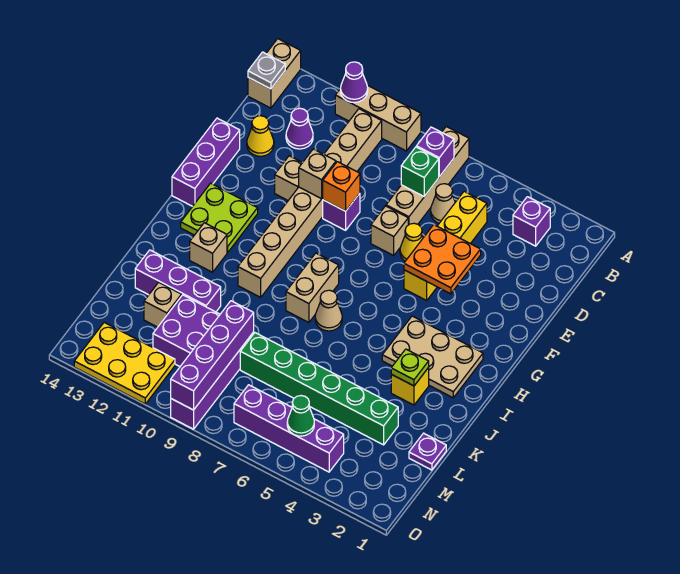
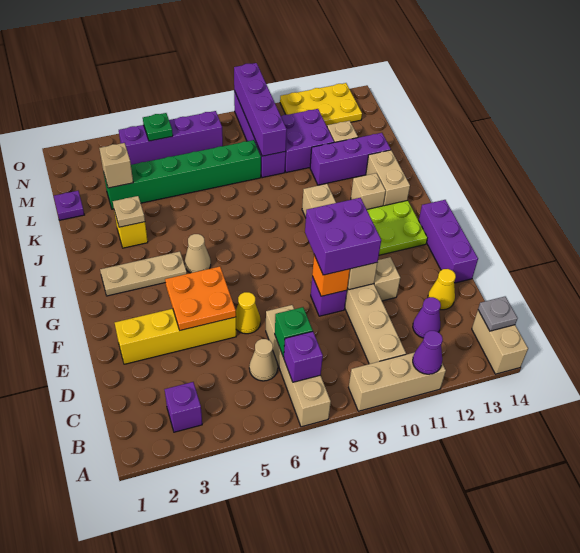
yellow brick C5:F5 level 1 -> yellow brick E2:E5 level 1
tan brick E7 level 1 -> tan brick L3 level 2
none -> purple brick E9:F10 level 3
tan plate H2:I4 level 1 -> tan plate H2:H4 level 1
tan brick H8:I8 level 1 -> tan brick I13:J13 level 1
tan cone I7 level 1 -> tan cone H5 level 1
lime plate J3 level 2 -> tan plate J3 level 2
green cone N5 level 2 -> green plate N5 level 2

- - - -

§ **Work to complete**
Copy out all the records exactly as they read, and omit the pictures.

§ **Solution**
yellow brick C5:F5 level 1 -> yellow brick E2:E5 level 1
tan brick E7 level 1 -> tan brick L3 level 2
none -> purple brick E9:F10 level 3
tan plate H2:I4 level 1 -> tan plate H2:H4 level 1
tan brick H8:I8 level 1 -> tan brick I13:J13 level 1
tan cone I7 level 1 -> tan cone H5 level 1
lime plate J3 level 2 -> tan plate J3 level 2
green cone N5 level 2 -> green plate N5 level 2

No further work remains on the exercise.